Exercise brief: Below is a listing; reproduce exactly its lines from the one containing "brown diamond: (281, 462)" to its last line, both ends kept, and no other lines.
==== Excerpted records ====
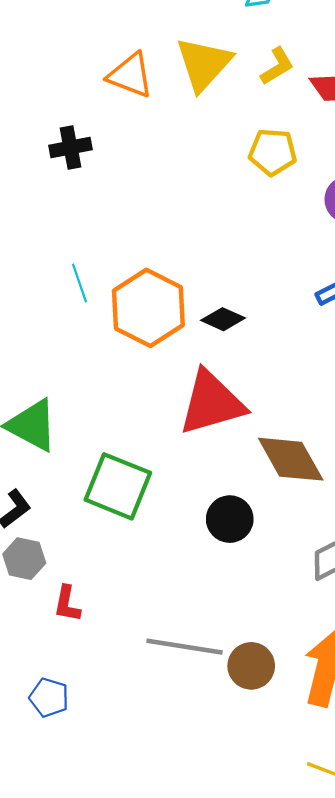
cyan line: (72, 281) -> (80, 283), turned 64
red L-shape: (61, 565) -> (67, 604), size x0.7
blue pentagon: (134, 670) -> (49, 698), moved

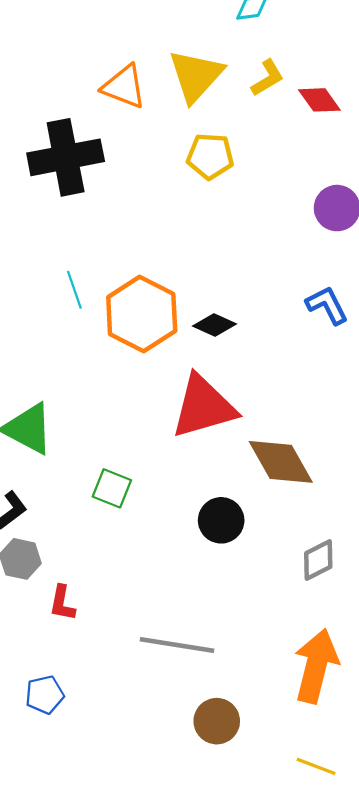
black cross: (70, 147) -> (66, 157), size x1.8
yellow pentagon: (273, 152) -> (210, 156), moved
green square: (118, 486) -> (112, 488), size x0.6
brown circle: (251, 666) -> (217, 721), moved
blue pentagon: (49, 698) -> (45, 695), turned -30

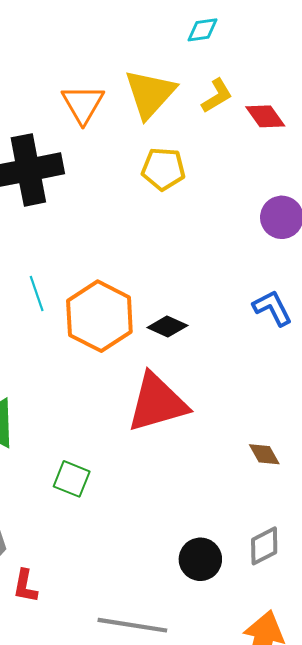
orange triangle: (124, 87) -> (83, 104), turned 39
brown diamond: (281, 462) -> (264, 454), moved, size x0.5
black circle: (221, 520) -> (200, 559), moved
====
Answer area:
brown diamond: (281, 462) -> (264, 454), moved, size x0.5
black circle: (221, 520) -> (200, 559), moved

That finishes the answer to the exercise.